● **Material provided**
* * * *
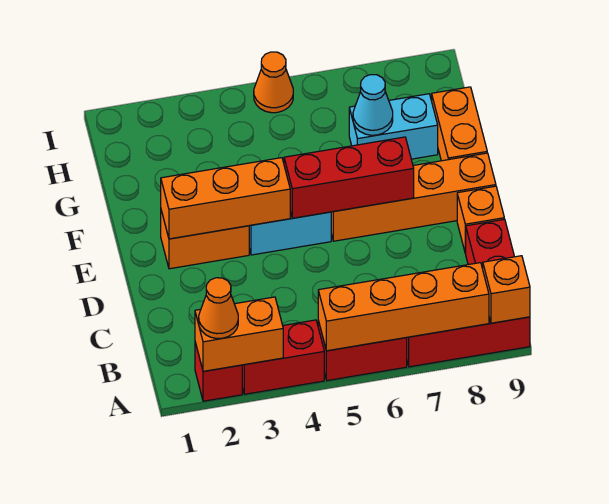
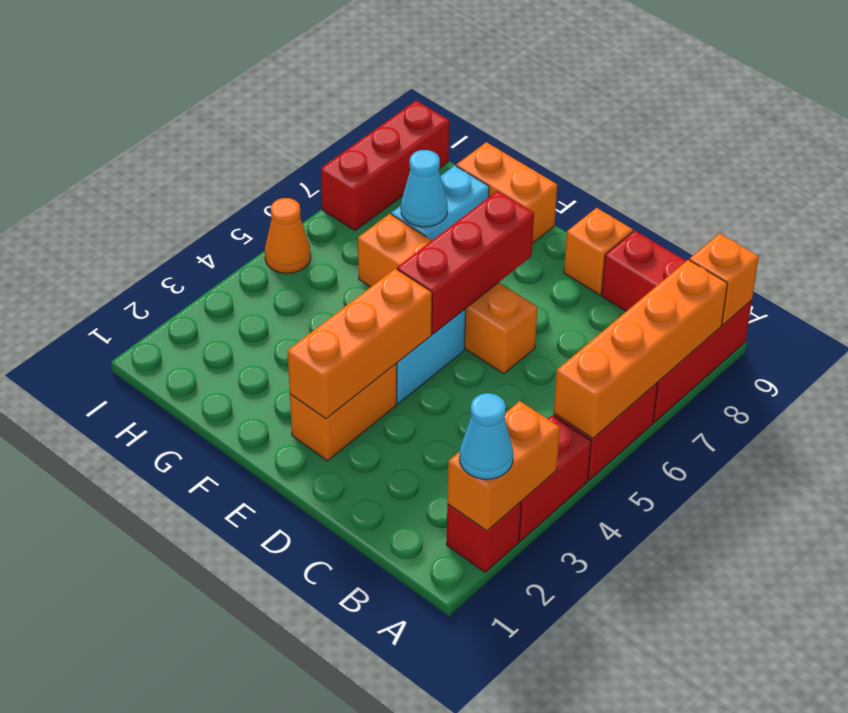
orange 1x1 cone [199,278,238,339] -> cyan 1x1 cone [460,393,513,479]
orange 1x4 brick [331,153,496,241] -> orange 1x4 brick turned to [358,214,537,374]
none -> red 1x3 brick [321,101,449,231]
* * * *
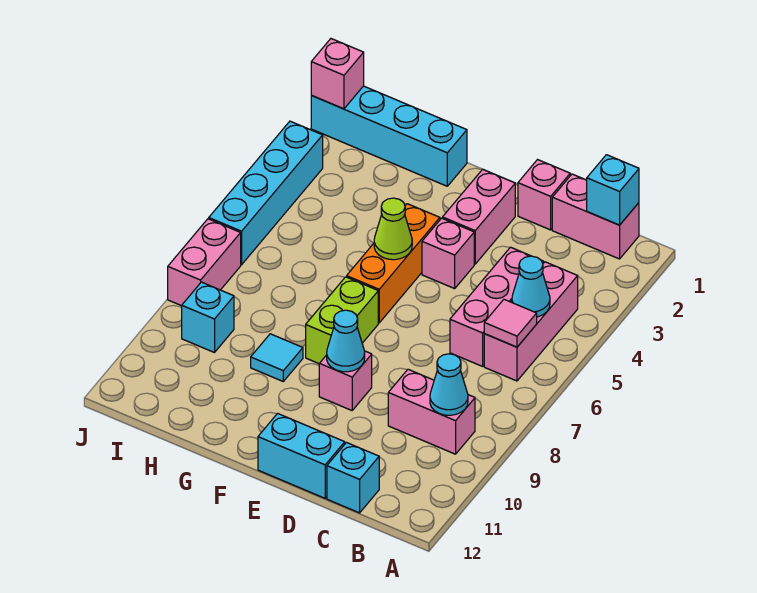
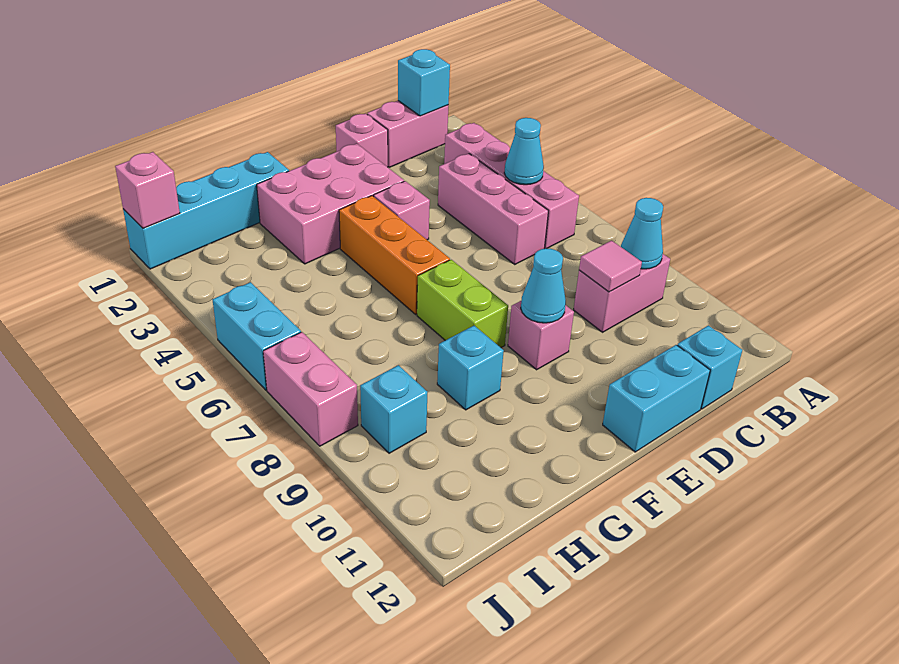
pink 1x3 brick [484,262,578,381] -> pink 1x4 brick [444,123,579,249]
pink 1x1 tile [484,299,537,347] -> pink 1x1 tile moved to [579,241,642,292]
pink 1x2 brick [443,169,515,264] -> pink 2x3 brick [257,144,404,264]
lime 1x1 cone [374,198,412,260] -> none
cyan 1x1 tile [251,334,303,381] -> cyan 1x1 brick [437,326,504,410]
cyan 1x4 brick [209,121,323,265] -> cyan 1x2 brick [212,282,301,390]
* * * *
● **Problem description**
Lines of the listing above that hold the string "none" should each be copied.

● **Final answer**
none -> red 1x3 brick [321,101,449,231]
lime 1x1 cone [374,198,412,260] -> none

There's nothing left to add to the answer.